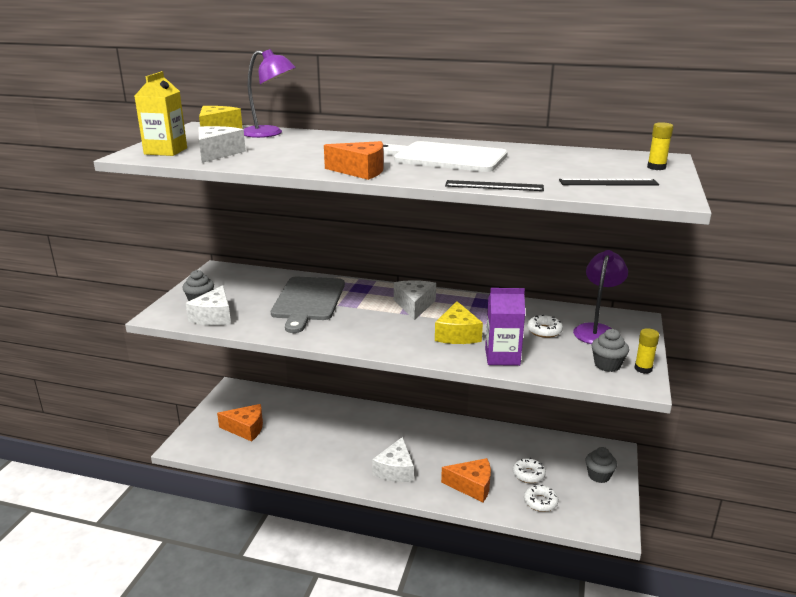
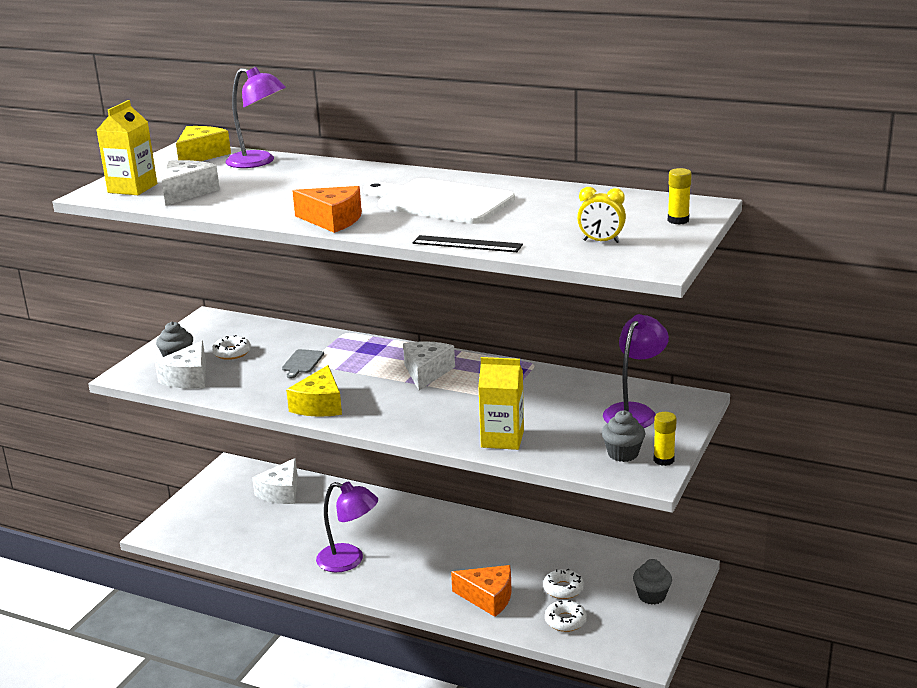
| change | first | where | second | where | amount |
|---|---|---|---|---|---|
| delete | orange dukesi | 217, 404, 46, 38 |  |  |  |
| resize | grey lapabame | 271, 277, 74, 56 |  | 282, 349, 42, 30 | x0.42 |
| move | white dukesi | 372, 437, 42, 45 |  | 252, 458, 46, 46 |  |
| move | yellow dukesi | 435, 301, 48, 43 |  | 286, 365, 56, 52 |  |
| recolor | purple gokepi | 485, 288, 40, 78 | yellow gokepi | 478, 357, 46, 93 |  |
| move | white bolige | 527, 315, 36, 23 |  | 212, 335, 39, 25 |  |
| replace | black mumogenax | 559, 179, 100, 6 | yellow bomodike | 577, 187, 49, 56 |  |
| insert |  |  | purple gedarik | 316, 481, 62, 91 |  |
· · · · · · ·
(What is needed):
Repeat the material line for line. Pictures stay out of the copy.

(Finished task):
| change | first | where | second | where | amount |
|---|---|---|---|---|---|
| delete | orange dukesi | 217, 404, 46, 38 |  |  |  |
| resize | grey lapabame | 271, 277, 74, 56 |  | 282, 349, 42, 30 | x0.42 |
| move | white dukesi | 372, 437, 42, 45 |  | 252, 458, 46, 46 |  |
| move | yellow dukesi | 435, 301, 48, 43 |  | 286, 365, 56, 52 |  |
| recolor | purple gokepi | 485, 288, 40, 78 | yellow gokepi | 478, 357, 46, 93 |  |
| move | white bolige | 527, 315, 36, 23 |  | 212, 335, 39, 25 |  |
| replace | black mumogenax | 559, 179, 100, 6 | yellow bomodike | 577, 187, 49, 56 |  |
| insert |  |  | purple gedarik | 316, 481, 62, 91 |  |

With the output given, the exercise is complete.